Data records
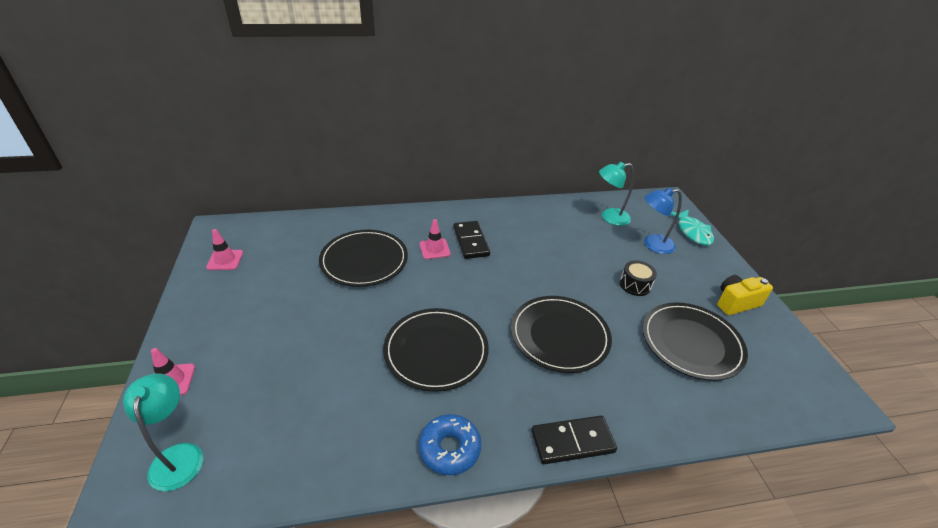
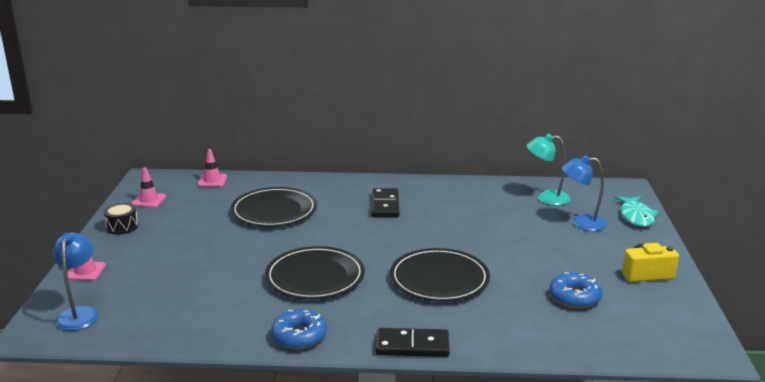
camera: 15 degrees right, 15 degrees down
(178, 456) = (80, 313): turquoise lamp -> blue lamp
(434, 249) = (346, 208): pink traffic cone -> pink traffic cone (212, 181)
(635, 285) = (541, 251): black drum -> black drum (122, 227)
(691, 342) = (574, 297): black plate -> blue donut

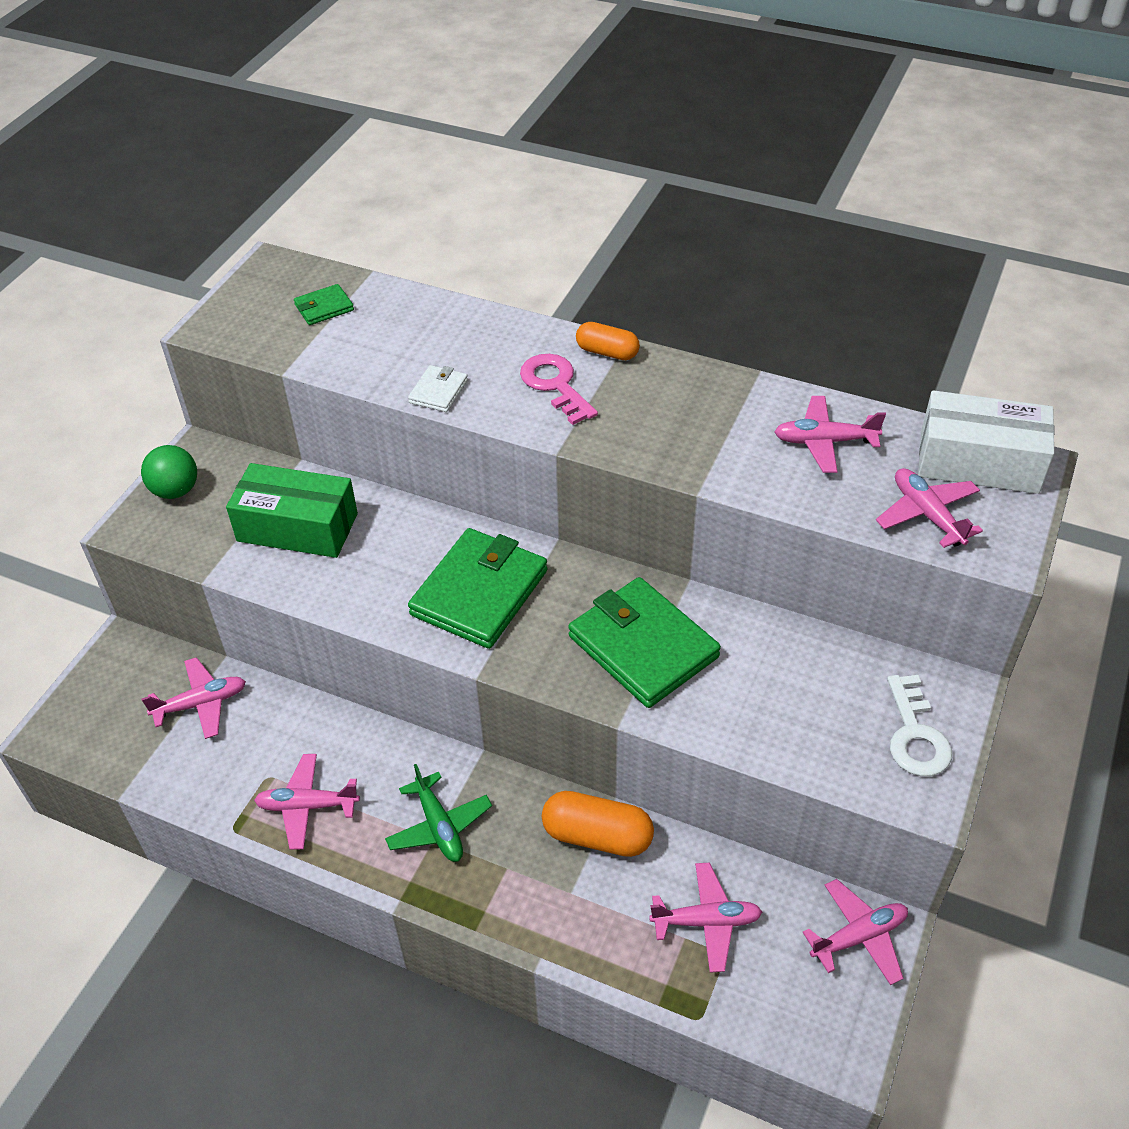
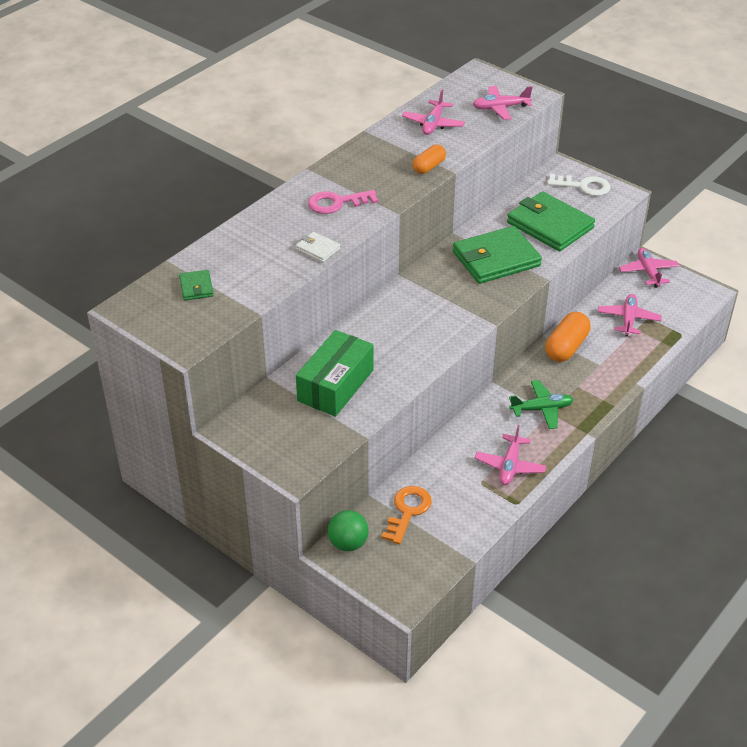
camera: 75 degrees left, 5 degrees down
(175, 490) = (267, 444): green ball -> green ball (348, 543)
(201, 704) = (407, 511): pink plane -> orange key
(479, 593) = (430, 313): green wallet -> green wallet (550, 225)
(607, 352) = (317, 178): orange capsule -> orange capsule (429, 167)
(979, 462) = (470, 84): white box -> none

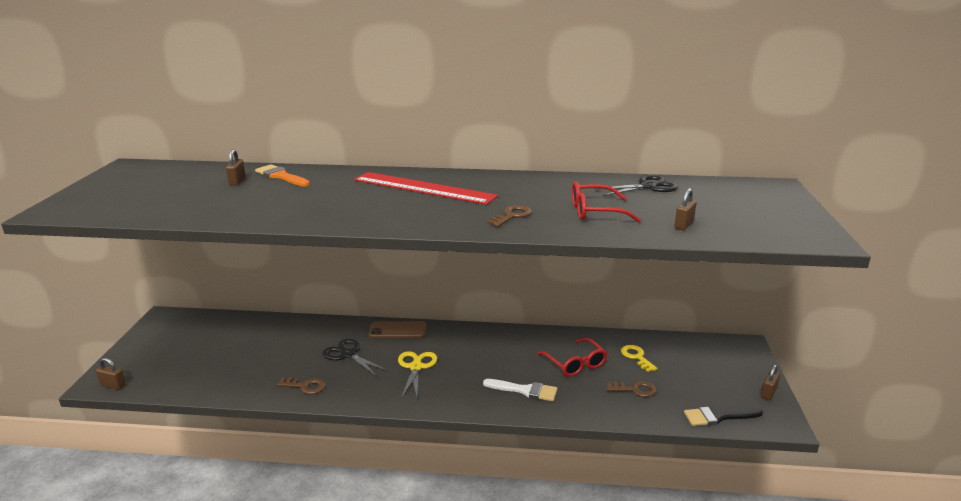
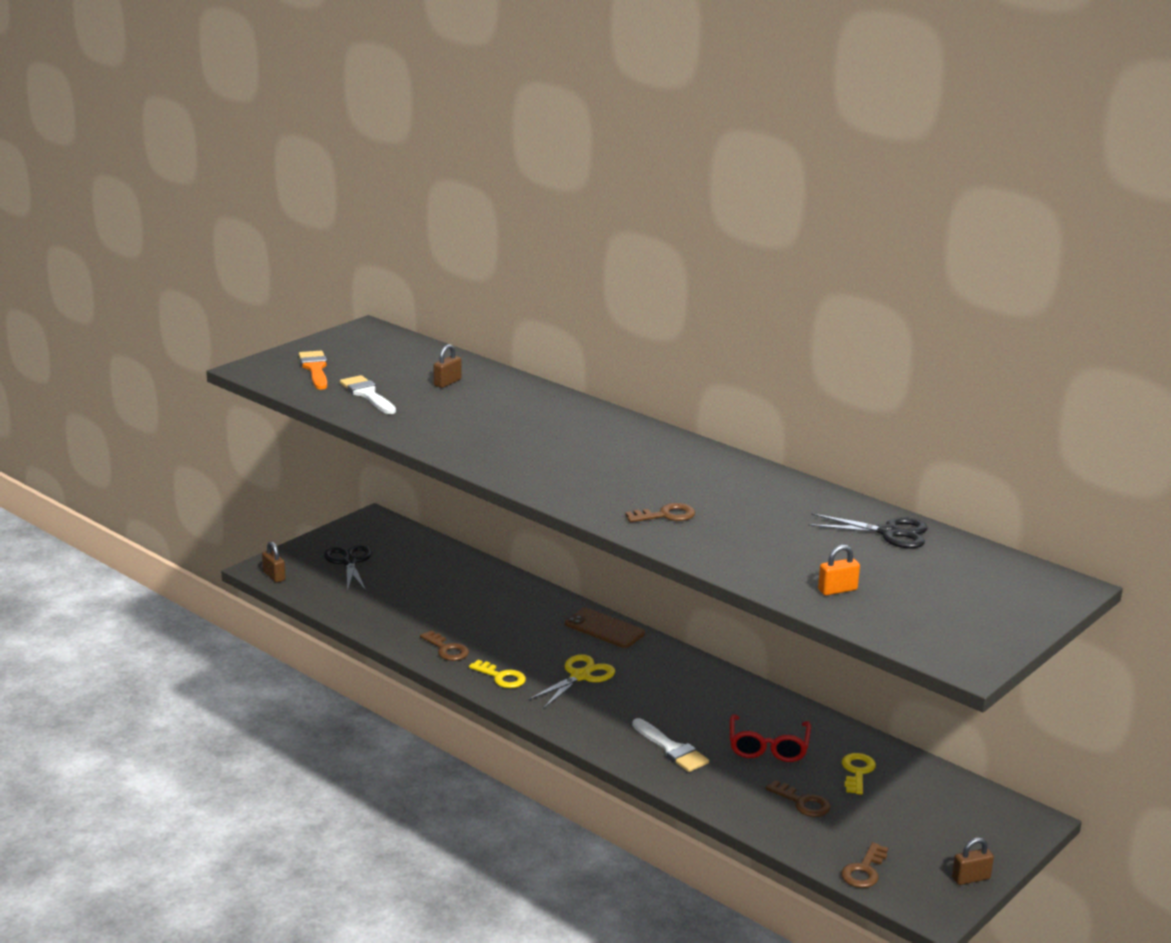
camera: 35 degrees right, 0 degrees up
(180, 203) = (367, 394): none -> white brush
(281, 176) = (498, 389): orange brush -> orange brush (315, 369)
(348, 355) = (522, 634): black scissors -> black scissors (349, 562)
(364, 390) = (501, 677): none -> yellow key
(423, 188) = (624, 451): red ruler -> none
(595, 211) = (765, 541): red glasses -> none
(684, 225) = (837, 590): brown padlock -> orange padlock
(718, 417) = (864, 870): black brush -> brown key

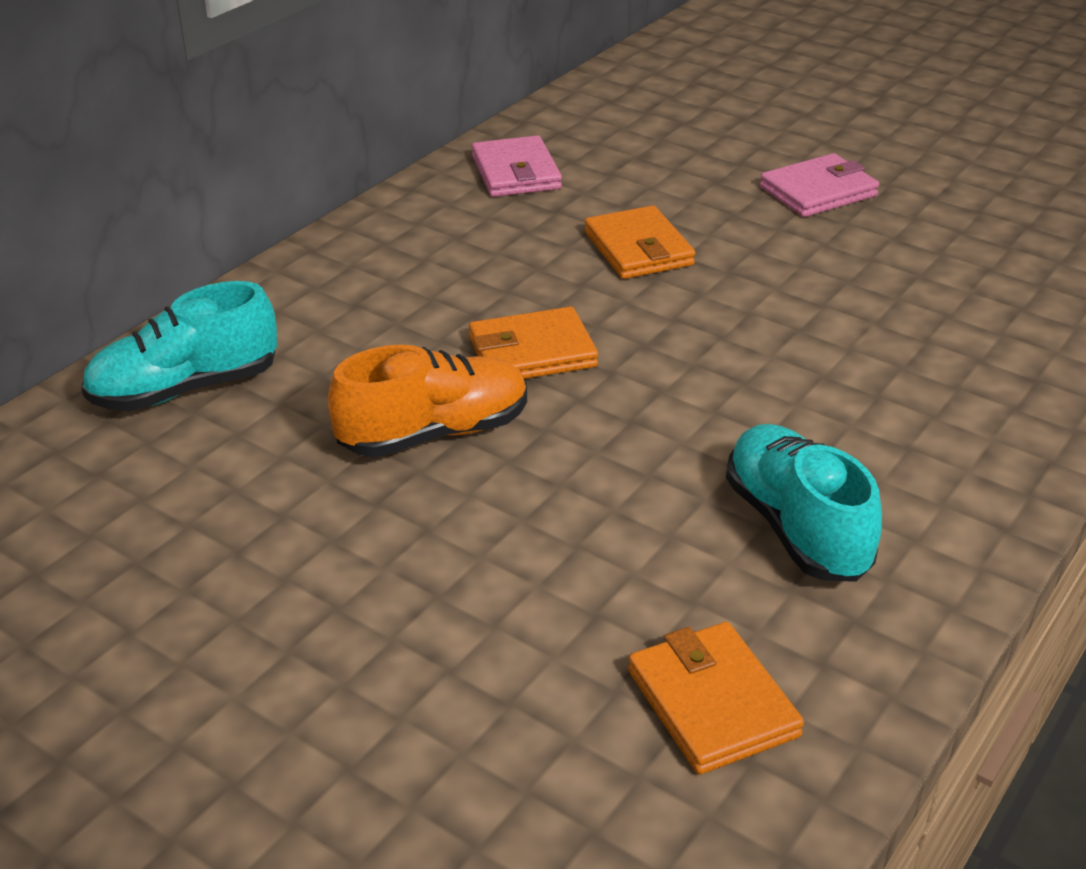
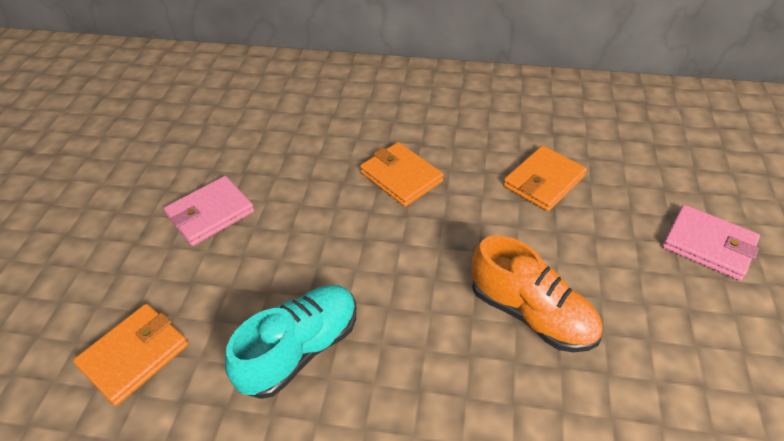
camera: 65 degrees right, 10 degrees up
(185, 389) = (296, 83): turquoise shoe -> none
(434, 433) = (307, 169): orange shoe -> orange shoe (531, 314)
(516, 172) = (578, 104): pink wallet -> pink wallet (210, 213)

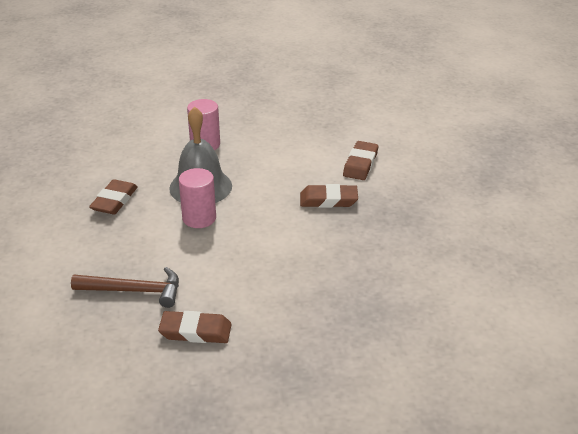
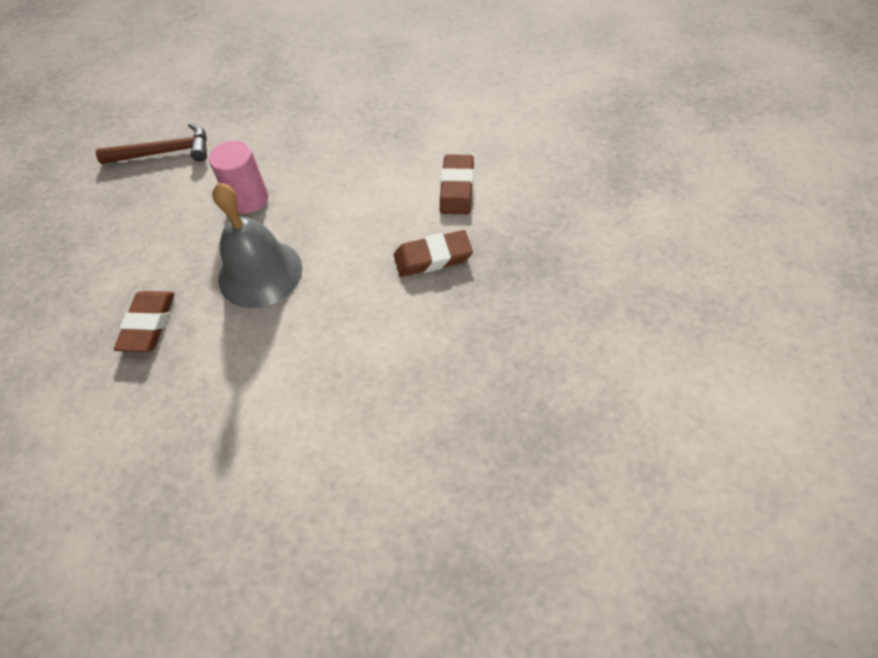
camera: 10 degrees left, 20 degrees up
(134, 291) = (213, 482): brown hammer -> brown hammer (165, 152)
(195, 331) = (316, 535): brown eraser -> none
(199, 218) = (271, 328): pink cylinder -> none

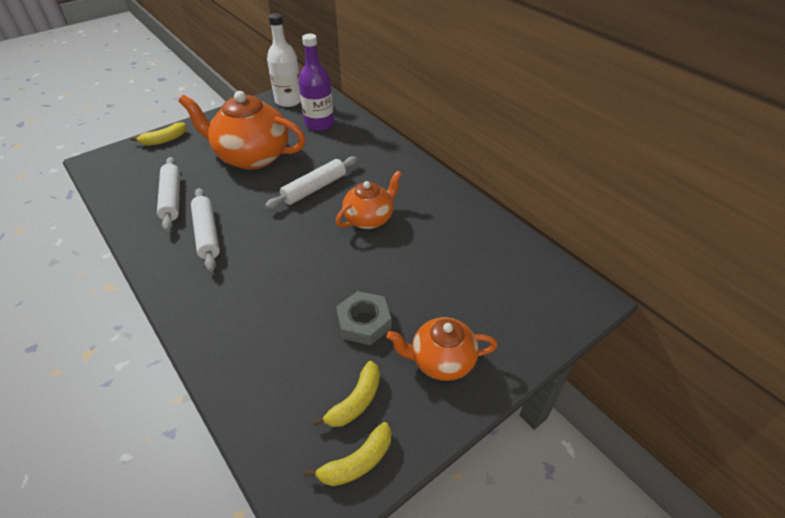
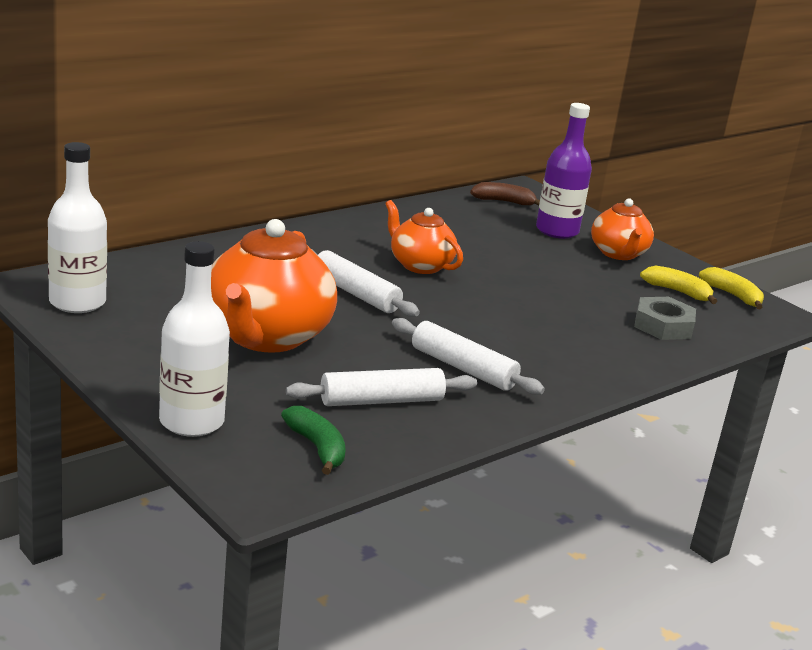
camera: 95 degrees left, 20 degrees down
(129, 177) = (317, 448): none -> green banana
(164, 140) = (191, 422): yellow banana -> white bottle
(207, 234) = (463, 368): white rolling pin -> white rolling pin turned 60 degrees clockwise
(319, 124) = (173, 281): purple bottle -> purple bottle (557, 231)
(364, 322) = (585, 281): grey nut -> grey nut (663, 326)
(539, 279) = (504, 202): none -> brown banana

→ Work to complete
Go through the data above and return each line containing the string "brown".

→ Exercise output
(684, 225) = (837, 590): brown padlock -> orange padlock
(718, 417) = (864, 870): black brush -> brown key
(134, 291) = (213, 482): brown hammer -> brown hammer (165, 152)
(195, 331) = (316, 535): brown eraser -> none
(539, 279) = (504, 202): none -> brown banana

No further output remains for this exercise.